_What you are asked to do_. Nothing in the records may be altered, and no picture may be included. Restate them in full.

_Dataset records_.
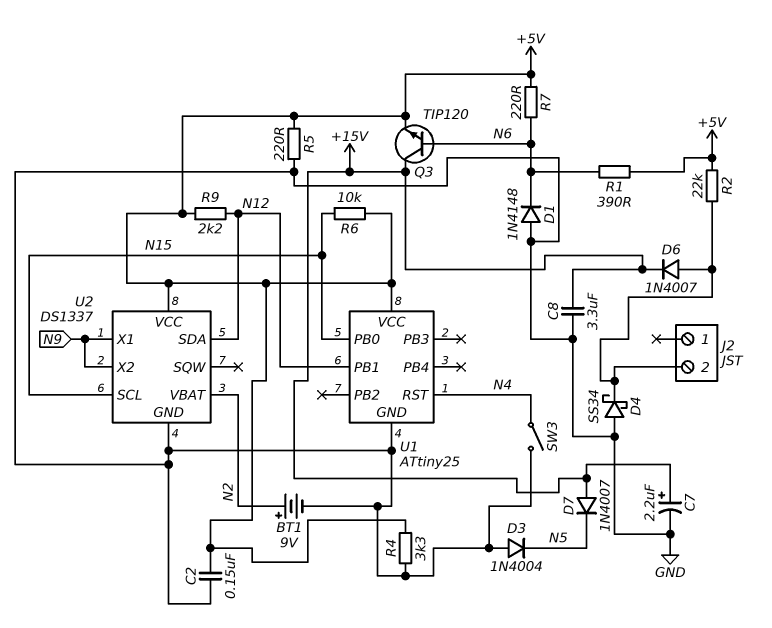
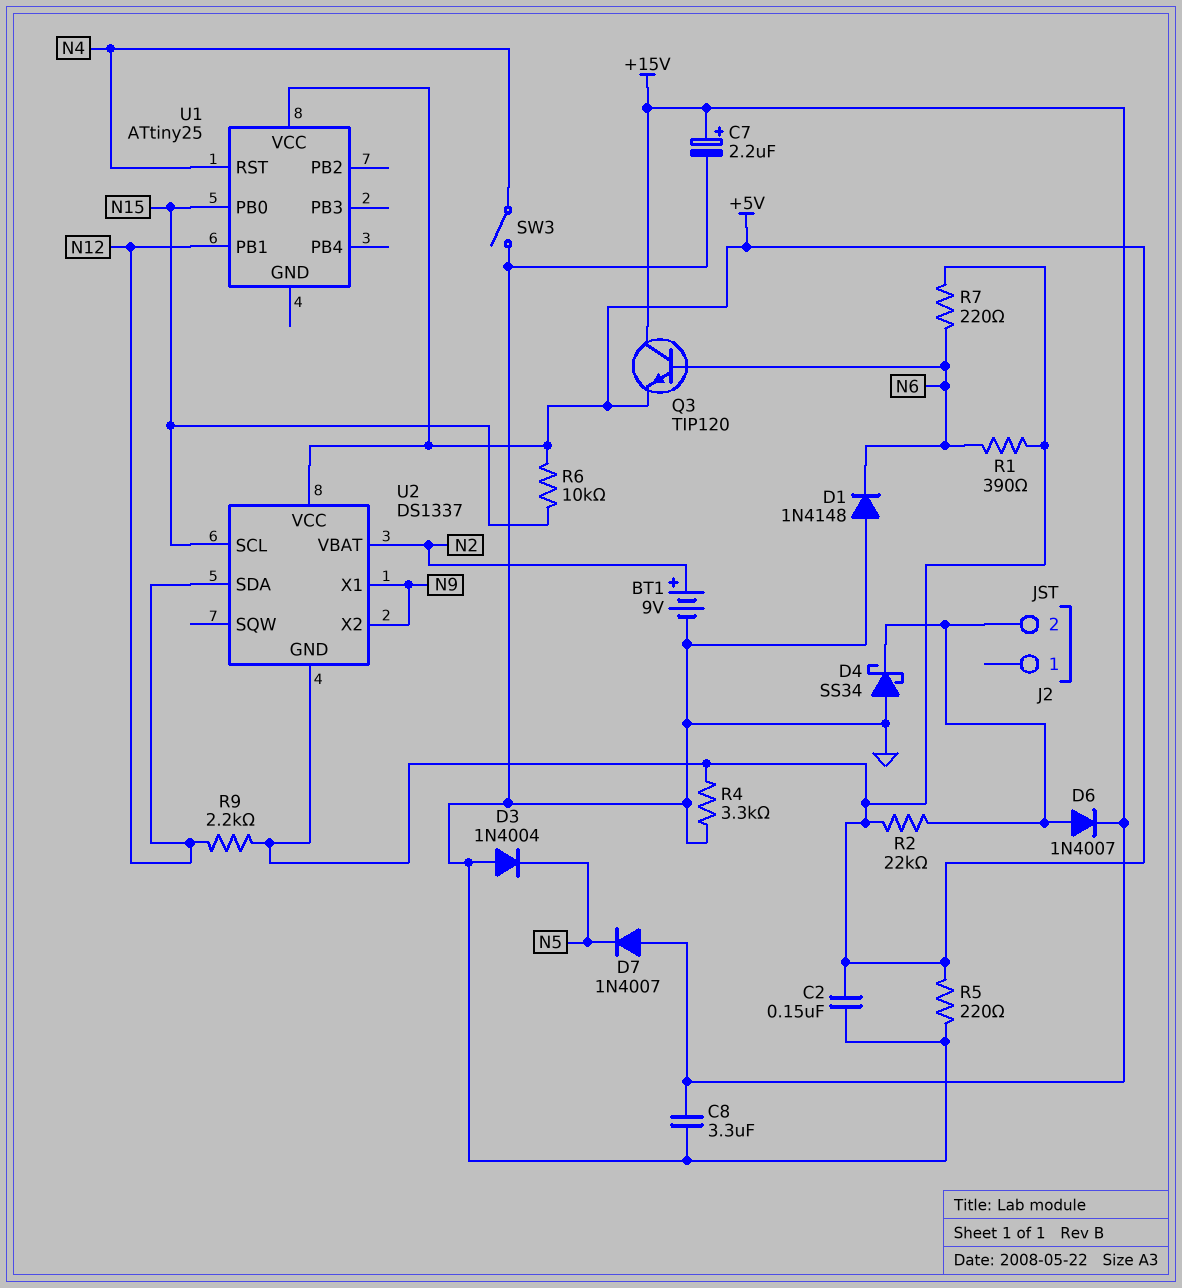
U1 pin GND: GND -> none
U2 pin GND: GND -> +5V

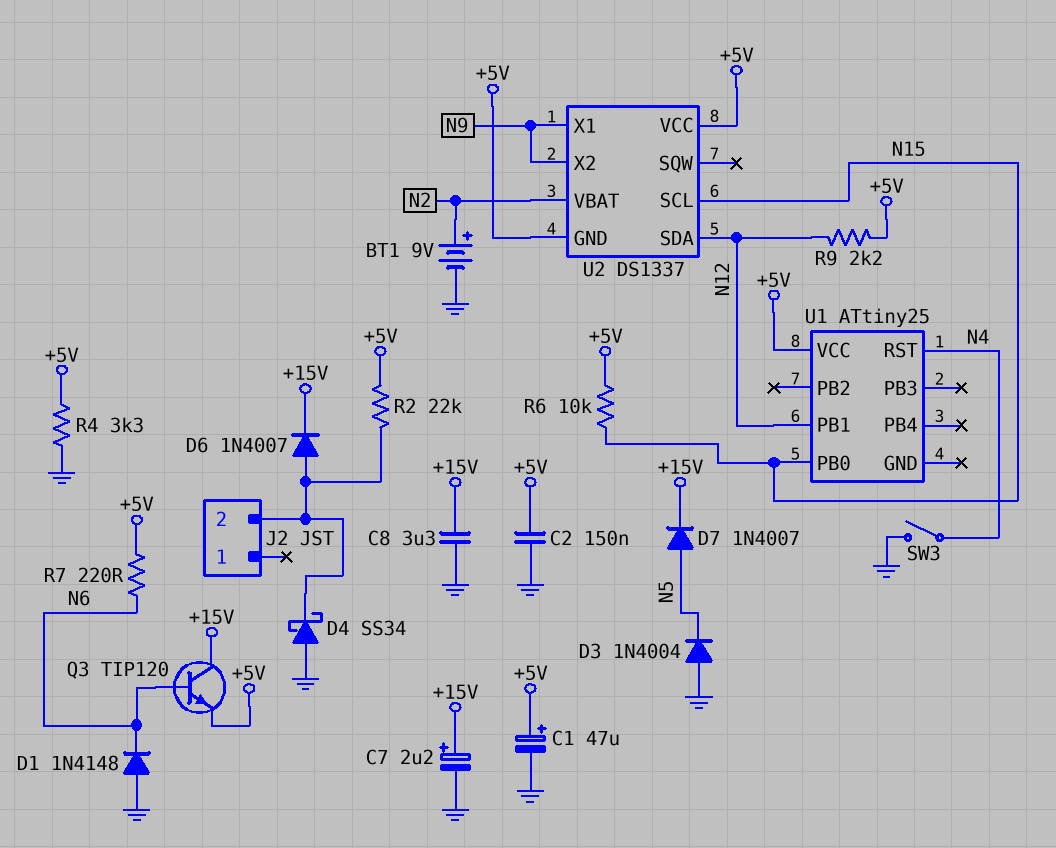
C1: none -> 47uF (plus +5V, minus GND)
D7: diode 1N4007 (A +15V, K N5) -> diode 1N4007 (A N5, K +15V)
R1: 390 (+5V, N6) -> none
R5: 220 (+5V, GND) -> none

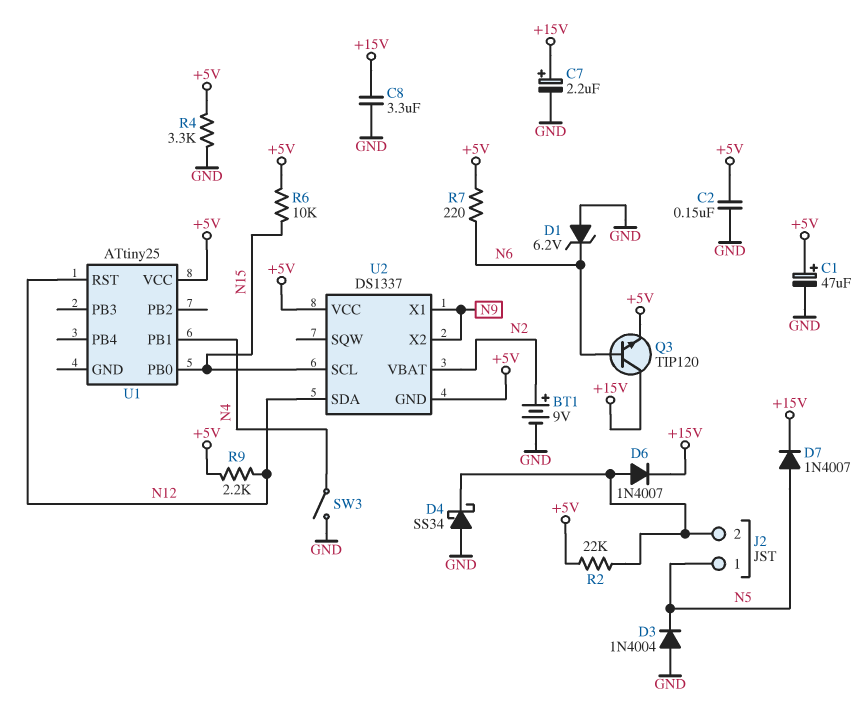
D1: diode 1N4148 (A GND, K N6) -> zener 6.2V (A GND, K N6)
J2 pin 1: none -> N5
U1 pin PB1: N12 -> N4
U1 pin RST: N4 -> N12

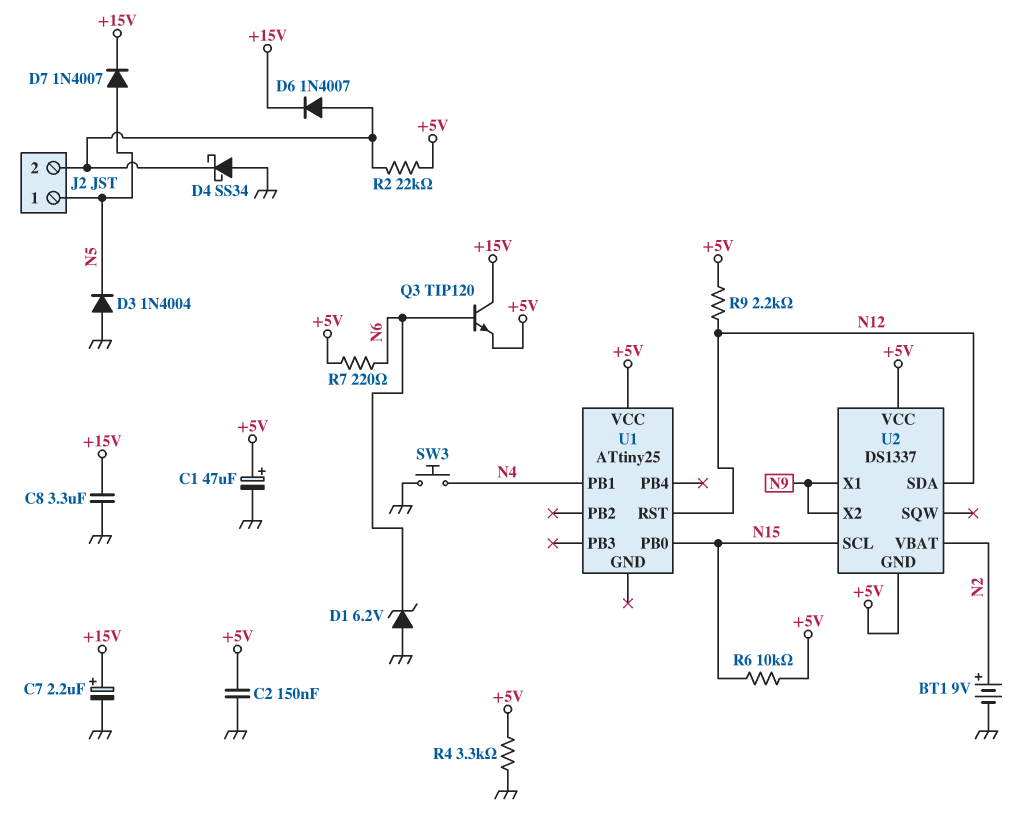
SW3: switch (GND, N4) -> button (GND, N4)

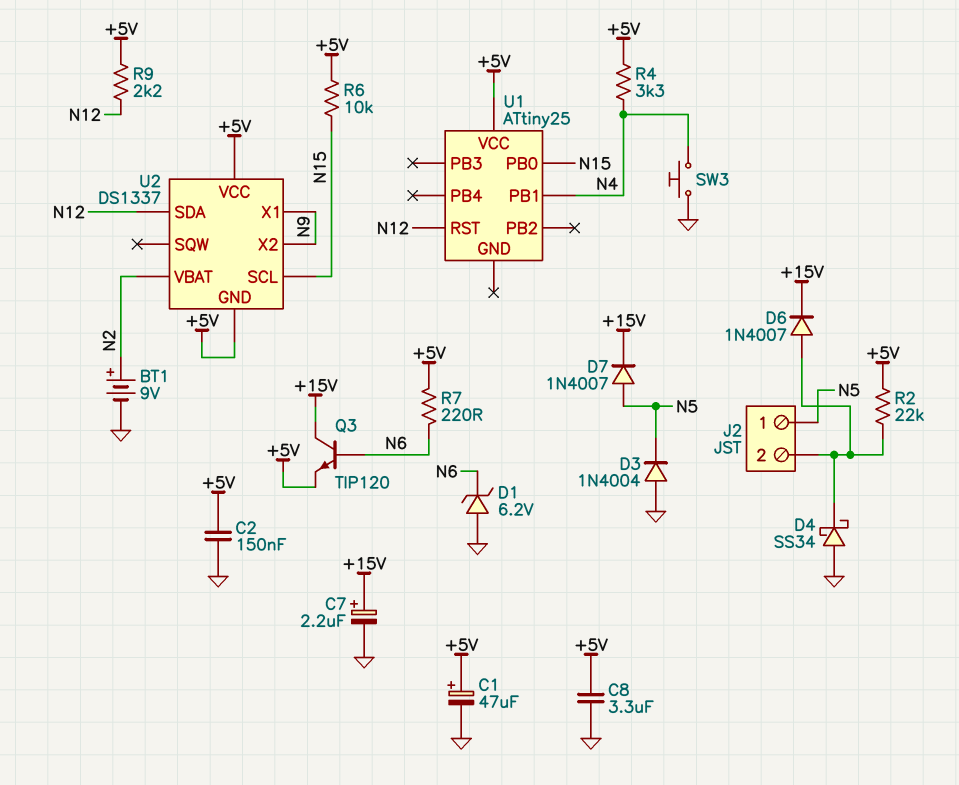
C8: 3.3uF (+15V, GND) -> 3.3uF (+5V, GND)
R4: 3.3k (+5V, GND) -> 3.3k (+5V, N4)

_Task output_.
U1 pin GND: GND -> none
U2 pin GND: GND -> +5V

C1: none -> 47uF (plus +5V, minus GND)
D7: diode 1N4007 (A +15V, K N5) -> diode 1N4007 (A N5, K +15V)
R1: 390 (+5V, N6) -> none
R5: 220 (+5V, GND) -> none

D1: diode 1N4148 (A GND, K N6) -> zener 6.2V (A GND, K N6)
J2 pin 1: none -> N5
U1 pin PB1: N12 -> N4
U1 pin RST: N4 -> N12

SW3: switch (GND, N4) -> button (GND, N4)

C8: 3.3uF (+15V, GND) -> 3.3uF (+5V, GND)
R4: 3.3k (+5V, GND) -> 3.3k (+5V, N4)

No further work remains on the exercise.